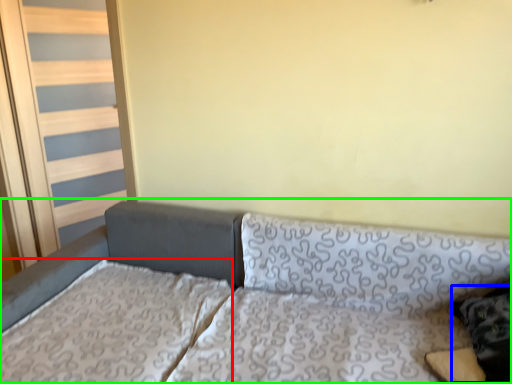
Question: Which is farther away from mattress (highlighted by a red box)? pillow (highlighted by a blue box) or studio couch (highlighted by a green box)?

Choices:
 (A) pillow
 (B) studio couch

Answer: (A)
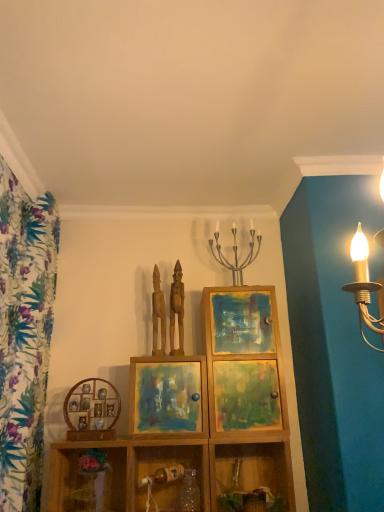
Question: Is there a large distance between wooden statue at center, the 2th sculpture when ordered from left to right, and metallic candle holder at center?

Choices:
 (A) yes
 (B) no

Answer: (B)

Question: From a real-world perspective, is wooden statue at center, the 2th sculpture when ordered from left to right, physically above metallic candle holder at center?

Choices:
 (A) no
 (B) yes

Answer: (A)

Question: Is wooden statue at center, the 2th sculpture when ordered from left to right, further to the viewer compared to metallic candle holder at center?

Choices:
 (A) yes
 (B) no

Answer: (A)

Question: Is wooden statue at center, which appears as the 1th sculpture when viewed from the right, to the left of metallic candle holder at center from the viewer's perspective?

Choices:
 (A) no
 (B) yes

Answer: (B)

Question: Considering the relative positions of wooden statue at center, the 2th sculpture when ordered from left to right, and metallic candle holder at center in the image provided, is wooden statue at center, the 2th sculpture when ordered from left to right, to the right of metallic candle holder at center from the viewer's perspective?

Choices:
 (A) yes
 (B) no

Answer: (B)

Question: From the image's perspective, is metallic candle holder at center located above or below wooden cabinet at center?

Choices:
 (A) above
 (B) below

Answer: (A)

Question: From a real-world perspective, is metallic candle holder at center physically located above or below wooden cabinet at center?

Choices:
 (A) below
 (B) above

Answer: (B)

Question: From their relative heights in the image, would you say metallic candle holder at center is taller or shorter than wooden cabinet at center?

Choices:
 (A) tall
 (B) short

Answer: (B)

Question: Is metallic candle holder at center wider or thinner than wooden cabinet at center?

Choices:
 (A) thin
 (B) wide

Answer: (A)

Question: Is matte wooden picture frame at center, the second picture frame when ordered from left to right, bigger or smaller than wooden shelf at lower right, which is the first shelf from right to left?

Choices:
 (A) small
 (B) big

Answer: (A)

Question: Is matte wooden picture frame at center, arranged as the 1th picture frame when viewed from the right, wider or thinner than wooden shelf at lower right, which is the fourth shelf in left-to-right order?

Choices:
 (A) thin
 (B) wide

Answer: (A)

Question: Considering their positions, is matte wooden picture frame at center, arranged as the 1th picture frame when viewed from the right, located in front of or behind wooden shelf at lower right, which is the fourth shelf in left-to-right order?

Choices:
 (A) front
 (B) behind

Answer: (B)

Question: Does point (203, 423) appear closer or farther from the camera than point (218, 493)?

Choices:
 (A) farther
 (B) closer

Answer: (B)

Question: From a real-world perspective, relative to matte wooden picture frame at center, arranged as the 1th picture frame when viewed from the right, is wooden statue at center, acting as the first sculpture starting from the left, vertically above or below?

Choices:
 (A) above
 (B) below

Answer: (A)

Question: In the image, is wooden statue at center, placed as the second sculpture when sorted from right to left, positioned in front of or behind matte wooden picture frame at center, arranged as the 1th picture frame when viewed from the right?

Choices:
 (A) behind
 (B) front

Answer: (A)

══════════

*What the task requires*. Reproduce the records verbatim, starting with the line that contains "Question: From their" and continuing through the line that contains "Question: Is metallic", with both of those lines included.

*Answer*.
Question: From their relative heights in the image, would you say metallic candle holder at center is taller or shorter than wooden cabinet at center?

Choices:
 (A) tall
 (B) short

Answer: (B)

Question: Is metallic candle holder at center wider or thinner than wooden cabinet at center?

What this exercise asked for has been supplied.